## Required task
Please rewrite the records below with every "dial" renamed to "face", changing nothing else.
start Data provided
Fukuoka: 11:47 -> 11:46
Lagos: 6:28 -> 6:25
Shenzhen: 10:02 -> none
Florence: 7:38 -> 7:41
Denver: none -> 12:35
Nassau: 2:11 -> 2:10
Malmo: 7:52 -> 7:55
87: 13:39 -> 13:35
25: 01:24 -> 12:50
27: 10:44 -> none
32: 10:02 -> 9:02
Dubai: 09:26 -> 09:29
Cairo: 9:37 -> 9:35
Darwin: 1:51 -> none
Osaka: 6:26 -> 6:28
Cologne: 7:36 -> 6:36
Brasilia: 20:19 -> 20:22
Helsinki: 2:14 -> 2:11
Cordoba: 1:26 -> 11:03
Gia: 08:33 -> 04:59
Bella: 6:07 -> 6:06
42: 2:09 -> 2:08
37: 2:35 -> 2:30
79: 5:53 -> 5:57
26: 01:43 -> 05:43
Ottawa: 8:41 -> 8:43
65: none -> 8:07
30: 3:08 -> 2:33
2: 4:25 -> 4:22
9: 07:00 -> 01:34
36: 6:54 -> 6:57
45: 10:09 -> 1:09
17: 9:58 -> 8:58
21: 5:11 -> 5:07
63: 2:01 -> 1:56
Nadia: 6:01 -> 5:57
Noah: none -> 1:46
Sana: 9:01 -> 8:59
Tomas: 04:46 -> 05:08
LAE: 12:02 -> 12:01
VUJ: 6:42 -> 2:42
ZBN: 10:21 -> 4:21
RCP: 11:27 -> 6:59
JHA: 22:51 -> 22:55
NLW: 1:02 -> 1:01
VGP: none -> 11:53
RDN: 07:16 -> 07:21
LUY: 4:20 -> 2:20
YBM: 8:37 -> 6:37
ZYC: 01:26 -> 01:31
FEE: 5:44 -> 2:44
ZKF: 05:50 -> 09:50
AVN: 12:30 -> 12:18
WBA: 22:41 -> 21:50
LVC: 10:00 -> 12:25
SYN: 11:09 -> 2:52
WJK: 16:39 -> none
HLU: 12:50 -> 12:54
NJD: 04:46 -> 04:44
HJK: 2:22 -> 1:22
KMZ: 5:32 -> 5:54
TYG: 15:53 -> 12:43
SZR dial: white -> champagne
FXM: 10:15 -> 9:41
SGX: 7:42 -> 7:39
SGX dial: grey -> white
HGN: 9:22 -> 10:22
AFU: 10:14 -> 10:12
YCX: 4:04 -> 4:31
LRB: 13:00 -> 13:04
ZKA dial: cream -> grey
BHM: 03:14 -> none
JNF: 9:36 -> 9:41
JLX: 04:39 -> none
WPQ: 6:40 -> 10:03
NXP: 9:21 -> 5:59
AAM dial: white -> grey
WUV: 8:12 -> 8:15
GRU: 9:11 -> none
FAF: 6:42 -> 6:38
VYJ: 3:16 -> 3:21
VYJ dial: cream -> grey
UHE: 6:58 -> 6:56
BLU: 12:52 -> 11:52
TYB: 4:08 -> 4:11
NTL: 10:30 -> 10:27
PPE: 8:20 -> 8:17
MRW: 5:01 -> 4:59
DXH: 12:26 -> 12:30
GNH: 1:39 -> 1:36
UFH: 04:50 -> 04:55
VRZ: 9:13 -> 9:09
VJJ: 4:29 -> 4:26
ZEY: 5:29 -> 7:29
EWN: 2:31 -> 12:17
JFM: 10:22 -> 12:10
end Data provided
## Response
Fukuoka: 11:47 -> 11:46
Lagos: 6:28 -> 6:25
Shenzhen: 10:02 -> none
Florence: 7:38 -> 7:41
Denver: none -> 12:35
Nassau: 2:11 -> 2:10
Malmo: 7:52 -> 7:55
87: 13:39 -> 13:35
25: 01:24 -> 12:50
27: 10:44 -> none
32: 10:02 -> 9:02
Dubai: 09:26 -> 09:29
Cairo: 9:37 -> 9:35
Darwin: 1:51 -> none
Osaka: 6:26 -> 6:28
Cologne: 7:36 -> 6:36
Brasilia: 20:19 -> 20:22
Helsinki: 2:14 -> 2:11
Cordoba: 1:26 -> 11:03
Gia: 08:33 -> 04:59
Bella: 6:07 -> 6:06
42: 2:09 -> 2:08
37: 2:35 -> 2:30
79: 5:53 -> 5:57
26: 01:43 -> 05:43
Ottawa: 8:41 -> 8:43
65: none -> 8:07
30: 3:08 -> 2:33
2: 4:25 -> 4:22
9: 07:00 -> 01:34
36: 6:54 -> 6:57
45: 10:09 -> 1:09
17: 9:58 -> 8:58
21: 5:11 -> 5:07
63: 2:01 -> 1:56
Nadia: 6:01 -> 5:57
Noah: none -> 1:46
Sana: 9:01 -> 8:59
Tomas: 04:46 -> 05:08
LAE: 12:02 -> 12:01
VUJ: 6:42 -> 2:42
ZBN: 10:21 -> 4:21
RCP: 11:27 -> 6:59
JHA: 22:51 -> 22:55
NLW: 1:02 -> 1:01
VGP: none -> 11:53
RDN: 07:16 -> 07:21
LUY: 4:20 -> 2:20
YBM: 8:37 -> 6:37
ZYC: 01:26 -> 01:31
FEE: 5:44 -> 2:44
ZKF: 05:50 -> 09:50
AVN: 12:30 -> 12:18
WBA: 22:41 -> 21:50
LVC: 10:00 -> 12:25
SYN: 11:09 -> 2:52
WJK: 16:39 -> none
HLU: 12:50 -> 12:54
NJD: 04:46 -> 04:44
HJK: 2:22 -> 1:22
KMZ: 5:32 -> 5:54
TYG: 15:53 -> 12:43
SZR face: white -> champagne
FXM: 10:15 -> 9:41
SGX: 7:42 -> 7:39
SGX face: grey -> white
HGN: 9:22 -> 10:22
AFU: 10:14 -> 10:12
YCX: 4:04 -> 4:31
LRB: 13:00 -> 13:04
ZKA face: cream -> grey
BHM: 03:14 -> none
JNF: 9:36 -> 9:41
JLX: 04:39 -> none
WPQ: 6:40 -> 10:03
NXP: 9:21 -> 5:59
AAM face: white -> grey
WUV: 8:12 -> 8:15
GRU: 9:11 -> none
FAF: 6:42 -> 6:38
VYJ: 3:16 -> 3:21
VYJ face: cream -> grey
UHE: 6:58 -> 6:56
BLU: 12:52 -> 11:52
TYB: 4:08 -> 4:11
NTL: 10:30 -> 10:27
PPE: 8:20 -> 8:17
MRW: 5:01 -> 4:59
DXH: 12:26 -> 12:30
GNH: 1:39 -> 1:36
UFH: 04:50 -> 04:55
VRZ: 9:13 -> 9:09
VJJ: 4:29 -> 4:26
ZEY: 5:29 -> 7:29
EWN: 2:31 -> 12:17
JFM: 10:22 -> 12:10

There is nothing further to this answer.